Your answer should be one number: how many lines of the data include the string "pink"?

─── SOURCE MATERIAL

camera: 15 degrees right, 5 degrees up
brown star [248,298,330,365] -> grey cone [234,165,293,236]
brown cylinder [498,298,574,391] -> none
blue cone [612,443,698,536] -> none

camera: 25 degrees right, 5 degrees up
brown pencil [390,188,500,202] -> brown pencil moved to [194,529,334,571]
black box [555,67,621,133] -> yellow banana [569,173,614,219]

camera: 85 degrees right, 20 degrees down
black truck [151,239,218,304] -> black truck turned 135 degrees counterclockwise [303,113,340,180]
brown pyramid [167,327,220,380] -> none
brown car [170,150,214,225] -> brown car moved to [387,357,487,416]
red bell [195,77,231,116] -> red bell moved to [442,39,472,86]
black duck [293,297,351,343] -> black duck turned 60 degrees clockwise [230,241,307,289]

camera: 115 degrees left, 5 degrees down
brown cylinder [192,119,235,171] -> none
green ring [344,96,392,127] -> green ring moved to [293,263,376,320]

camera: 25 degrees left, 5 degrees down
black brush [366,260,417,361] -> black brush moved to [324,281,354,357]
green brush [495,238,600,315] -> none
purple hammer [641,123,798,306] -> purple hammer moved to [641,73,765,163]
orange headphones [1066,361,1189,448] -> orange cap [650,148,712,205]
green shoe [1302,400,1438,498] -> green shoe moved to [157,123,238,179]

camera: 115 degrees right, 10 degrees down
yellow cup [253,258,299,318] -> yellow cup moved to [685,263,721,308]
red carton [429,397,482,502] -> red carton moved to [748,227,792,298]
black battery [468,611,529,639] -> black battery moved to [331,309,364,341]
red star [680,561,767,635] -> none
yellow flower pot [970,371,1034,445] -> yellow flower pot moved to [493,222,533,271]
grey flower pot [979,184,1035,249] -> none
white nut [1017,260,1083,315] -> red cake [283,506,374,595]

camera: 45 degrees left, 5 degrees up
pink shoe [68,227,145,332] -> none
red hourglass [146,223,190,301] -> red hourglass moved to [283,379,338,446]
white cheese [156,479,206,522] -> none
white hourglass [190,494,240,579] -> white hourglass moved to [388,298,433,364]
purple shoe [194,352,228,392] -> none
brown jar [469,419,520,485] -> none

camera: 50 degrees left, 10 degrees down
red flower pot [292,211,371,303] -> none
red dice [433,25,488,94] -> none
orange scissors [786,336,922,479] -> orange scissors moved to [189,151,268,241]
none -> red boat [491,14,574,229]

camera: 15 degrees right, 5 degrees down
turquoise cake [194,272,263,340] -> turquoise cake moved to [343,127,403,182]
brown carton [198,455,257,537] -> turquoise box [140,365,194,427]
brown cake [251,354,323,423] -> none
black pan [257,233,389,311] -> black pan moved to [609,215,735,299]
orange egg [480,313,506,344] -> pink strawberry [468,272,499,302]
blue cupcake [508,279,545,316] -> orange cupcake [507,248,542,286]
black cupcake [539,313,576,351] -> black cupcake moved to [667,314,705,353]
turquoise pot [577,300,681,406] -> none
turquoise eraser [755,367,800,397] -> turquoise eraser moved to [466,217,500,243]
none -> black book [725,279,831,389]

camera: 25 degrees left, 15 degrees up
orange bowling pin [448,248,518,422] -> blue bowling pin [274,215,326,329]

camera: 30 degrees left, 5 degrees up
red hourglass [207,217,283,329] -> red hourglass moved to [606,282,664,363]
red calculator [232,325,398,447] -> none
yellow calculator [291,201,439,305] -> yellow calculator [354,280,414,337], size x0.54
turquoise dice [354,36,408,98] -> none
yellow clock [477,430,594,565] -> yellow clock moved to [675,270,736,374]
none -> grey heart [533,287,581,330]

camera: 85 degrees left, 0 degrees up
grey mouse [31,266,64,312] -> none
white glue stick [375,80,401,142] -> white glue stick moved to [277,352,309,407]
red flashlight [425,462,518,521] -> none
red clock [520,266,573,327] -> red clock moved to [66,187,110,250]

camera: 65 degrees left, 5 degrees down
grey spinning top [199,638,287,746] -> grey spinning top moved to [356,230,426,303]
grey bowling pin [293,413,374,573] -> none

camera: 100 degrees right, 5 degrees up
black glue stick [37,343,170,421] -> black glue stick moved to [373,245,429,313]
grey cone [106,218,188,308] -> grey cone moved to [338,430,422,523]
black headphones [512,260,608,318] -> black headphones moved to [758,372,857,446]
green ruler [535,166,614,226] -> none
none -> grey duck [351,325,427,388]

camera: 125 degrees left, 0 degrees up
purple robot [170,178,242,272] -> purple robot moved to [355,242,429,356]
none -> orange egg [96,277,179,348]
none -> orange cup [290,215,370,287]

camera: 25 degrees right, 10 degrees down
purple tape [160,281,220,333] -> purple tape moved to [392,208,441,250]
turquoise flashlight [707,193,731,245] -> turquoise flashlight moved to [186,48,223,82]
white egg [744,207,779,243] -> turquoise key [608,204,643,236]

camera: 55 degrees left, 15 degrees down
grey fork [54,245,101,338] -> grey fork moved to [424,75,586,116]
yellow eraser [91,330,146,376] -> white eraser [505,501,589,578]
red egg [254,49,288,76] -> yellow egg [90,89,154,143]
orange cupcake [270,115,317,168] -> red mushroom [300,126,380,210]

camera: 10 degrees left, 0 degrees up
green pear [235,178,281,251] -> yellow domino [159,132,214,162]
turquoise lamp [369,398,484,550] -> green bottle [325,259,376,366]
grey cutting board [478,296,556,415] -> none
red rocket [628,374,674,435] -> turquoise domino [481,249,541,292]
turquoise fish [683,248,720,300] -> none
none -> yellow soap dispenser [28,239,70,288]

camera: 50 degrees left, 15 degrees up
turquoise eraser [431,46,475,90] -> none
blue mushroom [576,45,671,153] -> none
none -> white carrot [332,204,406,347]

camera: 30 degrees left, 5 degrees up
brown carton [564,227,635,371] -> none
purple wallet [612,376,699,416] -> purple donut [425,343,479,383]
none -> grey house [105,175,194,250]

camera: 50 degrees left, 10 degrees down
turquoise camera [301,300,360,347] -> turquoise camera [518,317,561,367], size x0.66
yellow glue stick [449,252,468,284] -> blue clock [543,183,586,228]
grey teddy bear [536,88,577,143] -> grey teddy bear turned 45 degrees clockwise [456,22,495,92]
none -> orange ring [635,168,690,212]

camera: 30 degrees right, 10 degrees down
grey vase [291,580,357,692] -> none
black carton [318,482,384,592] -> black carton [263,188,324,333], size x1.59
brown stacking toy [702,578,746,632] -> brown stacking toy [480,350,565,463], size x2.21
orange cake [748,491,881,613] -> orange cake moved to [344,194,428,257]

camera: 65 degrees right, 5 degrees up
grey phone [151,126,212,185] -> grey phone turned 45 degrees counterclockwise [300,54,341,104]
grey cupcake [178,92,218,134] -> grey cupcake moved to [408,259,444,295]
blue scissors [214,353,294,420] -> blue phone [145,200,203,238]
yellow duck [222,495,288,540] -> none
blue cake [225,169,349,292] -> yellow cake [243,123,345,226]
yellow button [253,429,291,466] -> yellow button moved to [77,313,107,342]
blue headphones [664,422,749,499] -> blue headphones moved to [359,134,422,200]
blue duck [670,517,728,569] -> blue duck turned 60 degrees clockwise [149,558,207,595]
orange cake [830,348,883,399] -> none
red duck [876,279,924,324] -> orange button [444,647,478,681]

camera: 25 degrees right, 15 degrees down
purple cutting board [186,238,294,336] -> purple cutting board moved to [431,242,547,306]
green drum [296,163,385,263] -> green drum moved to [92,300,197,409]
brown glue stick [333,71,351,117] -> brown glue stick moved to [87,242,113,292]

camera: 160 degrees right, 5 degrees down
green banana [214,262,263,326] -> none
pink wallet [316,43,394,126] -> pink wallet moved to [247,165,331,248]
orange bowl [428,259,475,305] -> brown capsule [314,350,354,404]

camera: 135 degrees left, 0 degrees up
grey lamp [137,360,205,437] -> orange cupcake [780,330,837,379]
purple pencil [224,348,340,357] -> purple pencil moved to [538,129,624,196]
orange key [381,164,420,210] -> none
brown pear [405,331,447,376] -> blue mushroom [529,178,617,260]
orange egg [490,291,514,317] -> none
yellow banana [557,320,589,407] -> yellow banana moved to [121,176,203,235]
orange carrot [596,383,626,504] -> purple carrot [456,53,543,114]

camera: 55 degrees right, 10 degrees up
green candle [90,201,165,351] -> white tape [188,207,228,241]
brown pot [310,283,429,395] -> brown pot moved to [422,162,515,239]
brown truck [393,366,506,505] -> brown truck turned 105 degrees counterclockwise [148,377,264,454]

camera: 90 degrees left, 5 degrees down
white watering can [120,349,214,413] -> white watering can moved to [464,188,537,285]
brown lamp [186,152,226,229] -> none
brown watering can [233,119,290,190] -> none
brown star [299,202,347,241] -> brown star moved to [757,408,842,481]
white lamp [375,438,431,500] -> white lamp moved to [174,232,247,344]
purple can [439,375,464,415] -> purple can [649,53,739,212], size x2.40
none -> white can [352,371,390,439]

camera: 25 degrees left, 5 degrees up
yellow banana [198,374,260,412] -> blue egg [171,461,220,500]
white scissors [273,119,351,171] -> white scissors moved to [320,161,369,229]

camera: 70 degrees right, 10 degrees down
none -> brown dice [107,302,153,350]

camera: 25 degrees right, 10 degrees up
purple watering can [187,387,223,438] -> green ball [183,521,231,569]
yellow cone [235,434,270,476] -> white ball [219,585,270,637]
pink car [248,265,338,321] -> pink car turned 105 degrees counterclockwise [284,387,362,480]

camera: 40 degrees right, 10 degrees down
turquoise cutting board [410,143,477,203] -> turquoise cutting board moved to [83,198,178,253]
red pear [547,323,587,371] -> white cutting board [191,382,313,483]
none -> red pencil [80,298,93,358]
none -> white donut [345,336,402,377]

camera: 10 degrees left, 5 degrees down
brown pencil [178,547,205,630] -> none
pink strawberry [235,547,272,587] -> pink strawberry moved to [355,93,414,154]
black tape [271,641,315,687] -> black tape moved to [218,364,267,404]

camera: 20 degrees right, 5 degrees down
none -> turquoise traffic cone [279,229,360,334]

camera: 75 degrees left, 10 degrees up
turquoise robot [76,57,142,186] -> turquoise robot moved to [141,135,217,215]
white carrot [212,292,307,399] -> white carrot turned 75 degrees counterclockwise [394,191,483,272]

──────

### ANSWER BELOW:
5